• _Information shown_
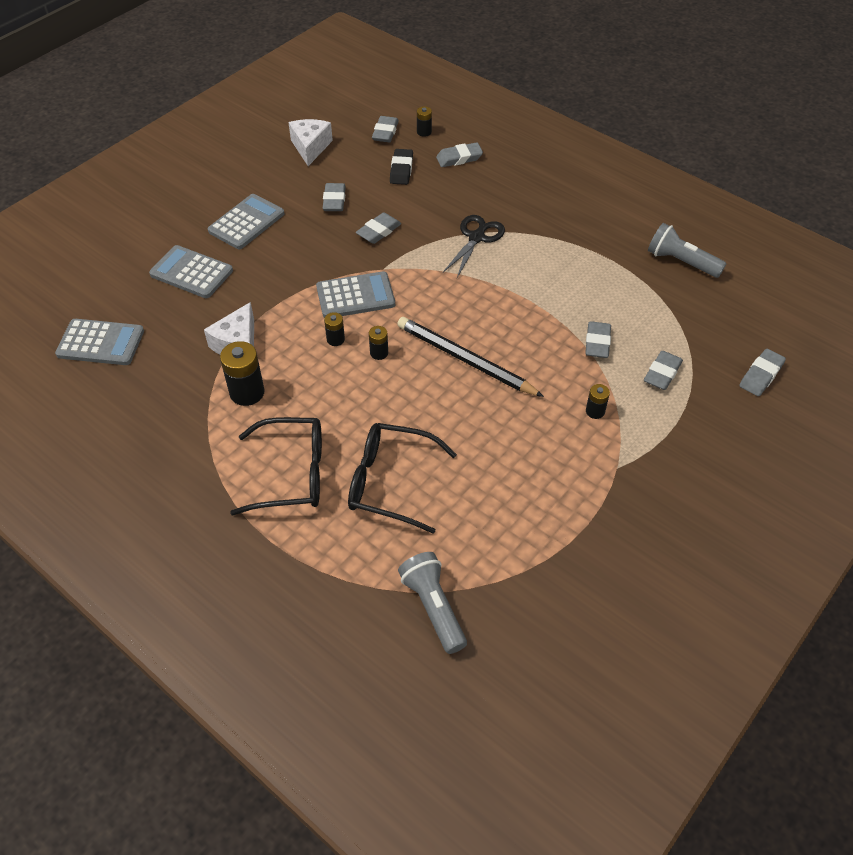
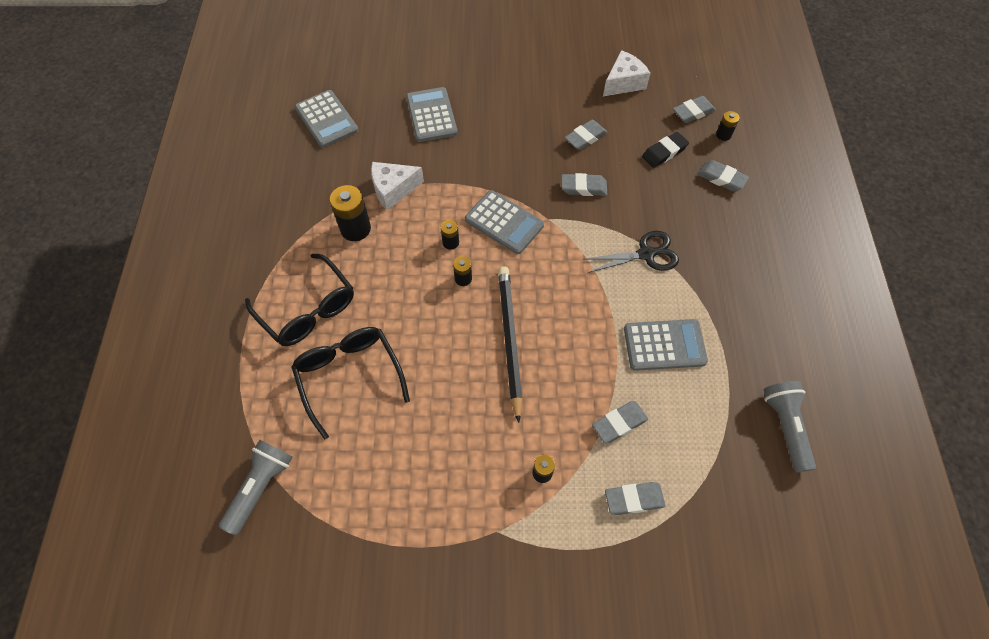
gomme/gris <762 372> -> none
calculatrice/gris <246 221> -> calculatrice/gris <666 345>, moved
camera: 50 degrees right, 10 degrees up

• _What to produce_
A faithful copy of the lines from the line containing "calculatrice/gris <246 221>" to the end of the data should be set down, both ends included, and nothing more.

• _Your solution_
calculatrice/gris <246 221> -> calculatrice/gris <666 345>, moved
camera: 50 degrees right, 10 degrees up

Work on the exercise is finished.